### Task requirements
Take every line from the data that has the word "turquoise" in it.

Object correspondence data
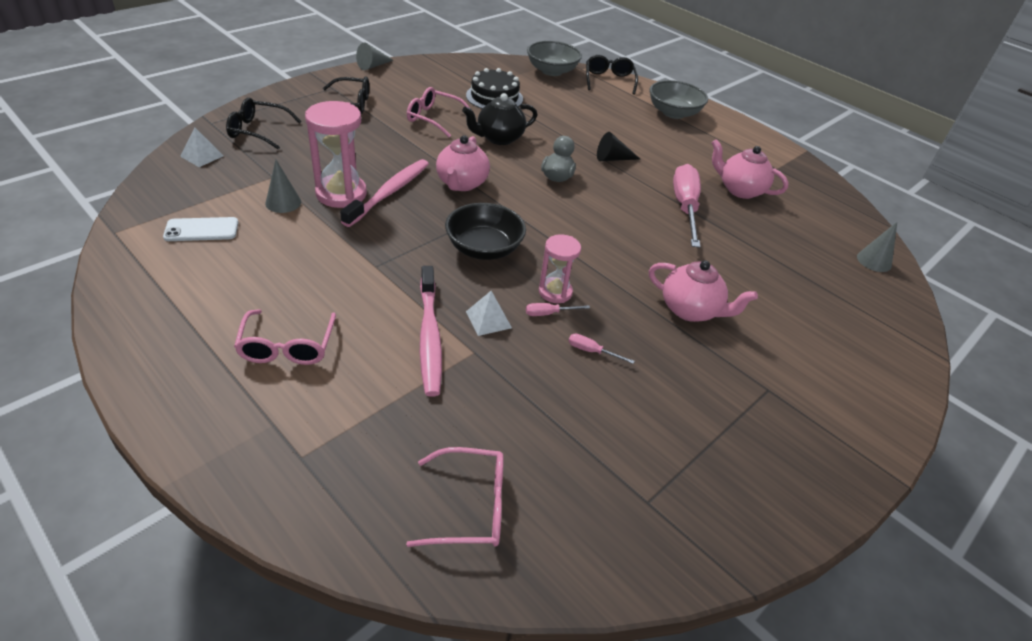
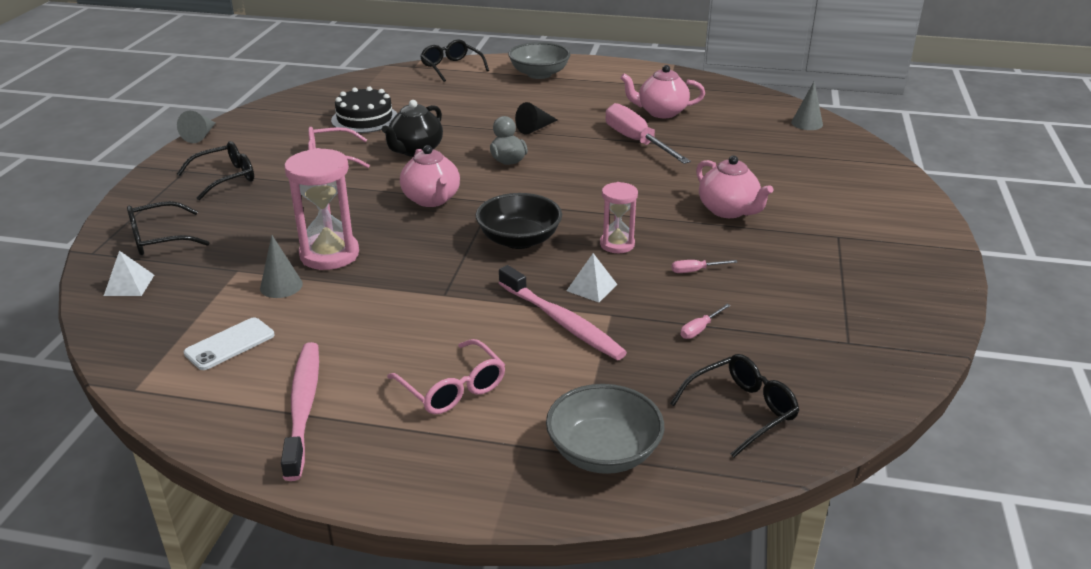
camera: 30 degrees left, 10 degrees down
pink toothbrush [340,159,429,227] -> pink toothbrush moved to [281,342,319,481]
pink glasses [406,447,504,547] -> black glasses [670,354,799,457]
pink screwdriver [526,303,590,316] -> pink screwdriver moved to [681,304,731,339]
grey bowl [527,41,582,76] -> grey bowl moved to [546,384,664,474]
pink teapot [649,260,758,322] -> pink teapot turned 60 degrees clockwise [696,155,773,218]

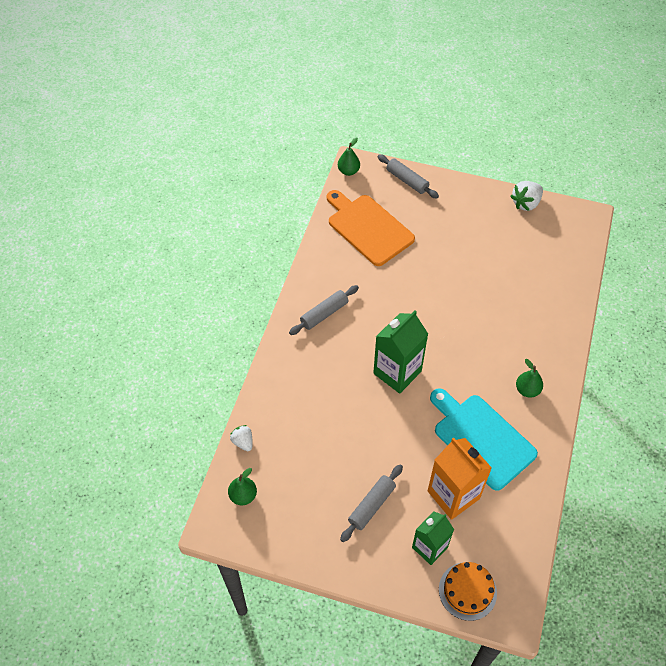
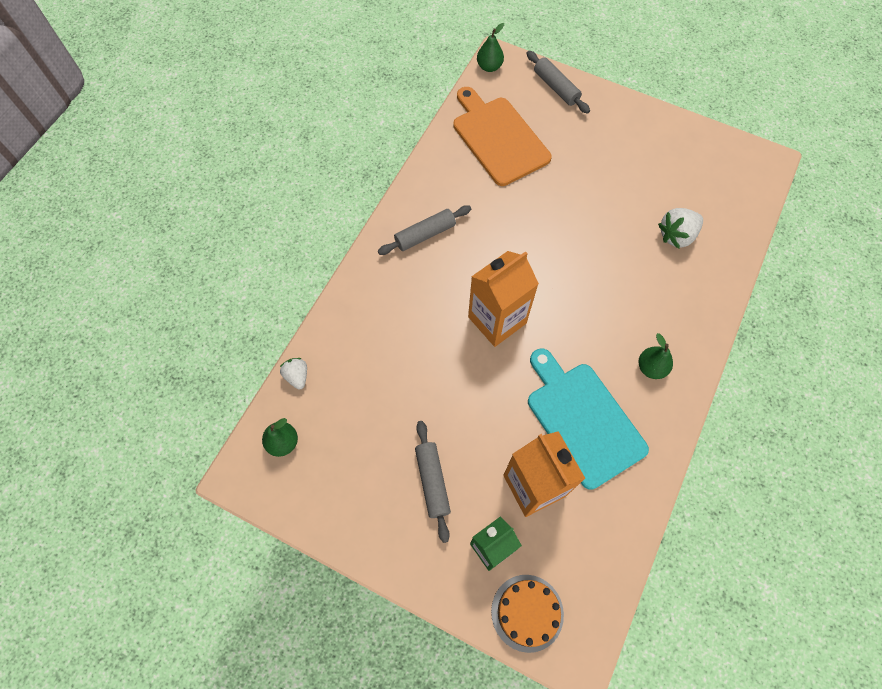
camera: 10 degrees right, 10 degrees up
grey rolling pin [340,464,403,542] -> grey rolling pin turned 60 degrees counterclockwise [415,421,451,543]
green carton [373,311,428,394] -> orange carton [468,251,539,347]
white strawberry [510,181,543,211] -> white strawberry moved to [658,208,703,248]

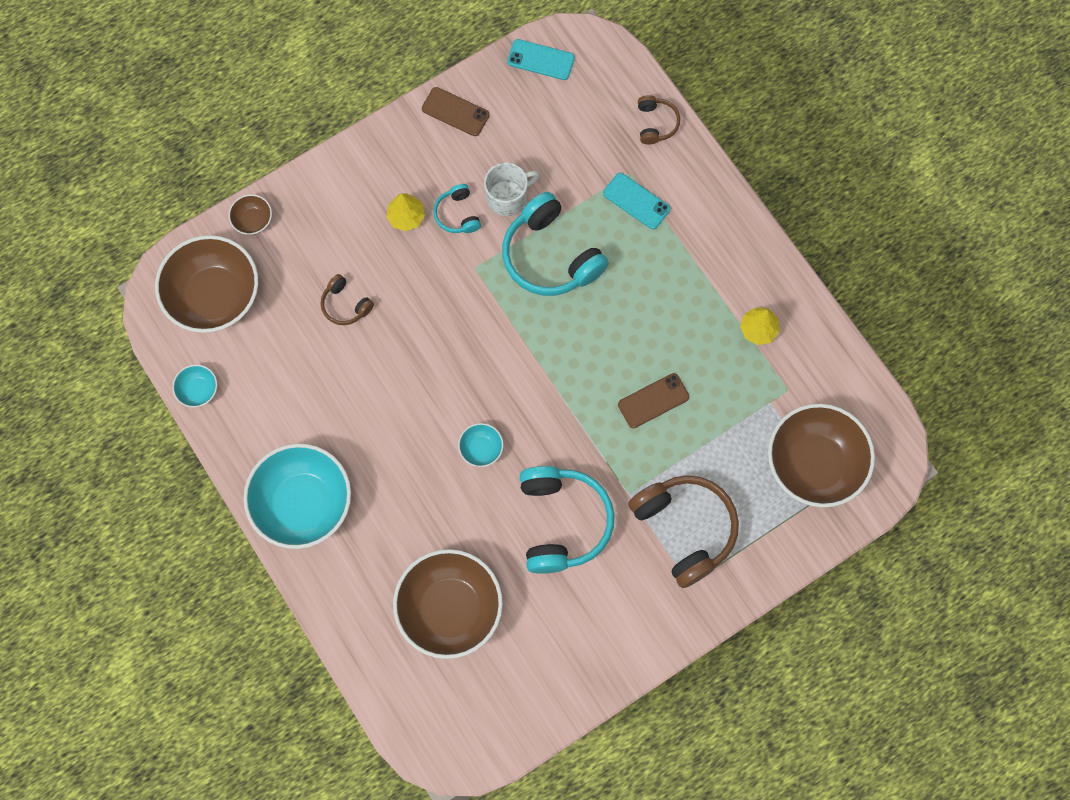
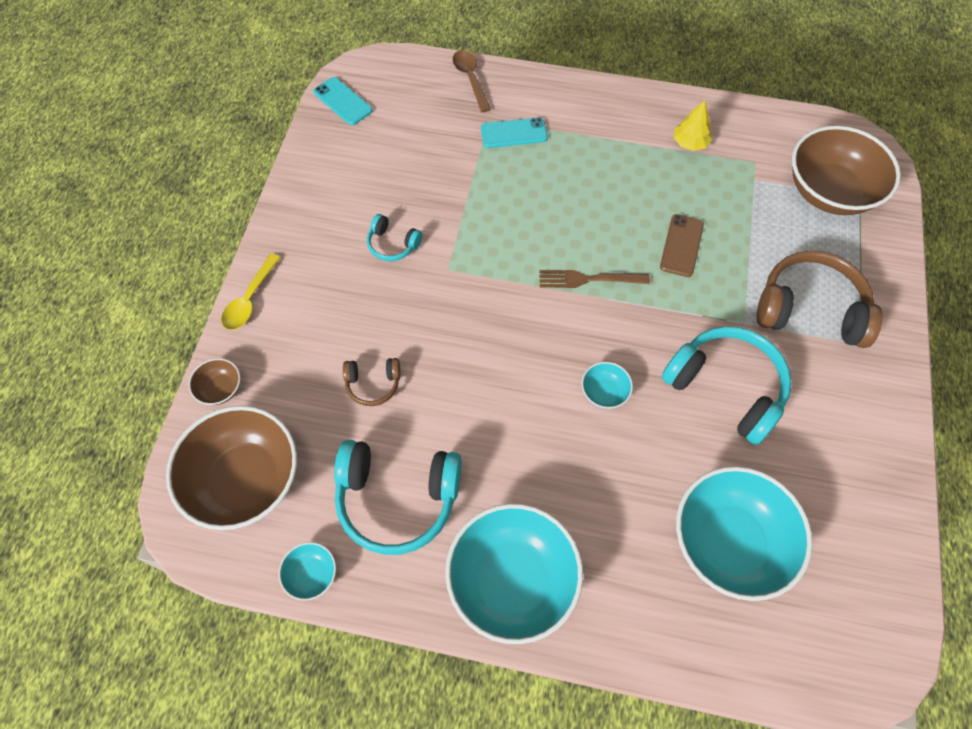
camera: 45 degrees left, 10 degrees down
yellow tree [386,193,425,231] -> none
brown bowl [393,549,503,659] -> turquoise bowl [676,466,813,601]
brown phone [422,87,489,136] -> none
white mug [484,163,539,216] -> none
turquoise headphones [502,192,609,296] -> turquoise headphones moved to [334,440,462,555]
turquoise phone [507,39,575,80] -> turquoise phone turned 75 degrees clockwise [313,77,372,125]
brown headphones [638,95,680,145] -> brown spoon [453,50,491,112]
none -> yellow spoon [221,254,281,330]
none -> brown fork [539,270,650,288]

### Result of this exercise
brown bowl [393,549,503,659] -> turquoise bowl [676,466,813,601]
turquoise headphones [502,192,609,296] -> turquoise headphones moved to [334,440,462,555]
turquoise phone [507,39,575,80] -> turquoise phone turned 75 degrees clockwise [313,77,372,125]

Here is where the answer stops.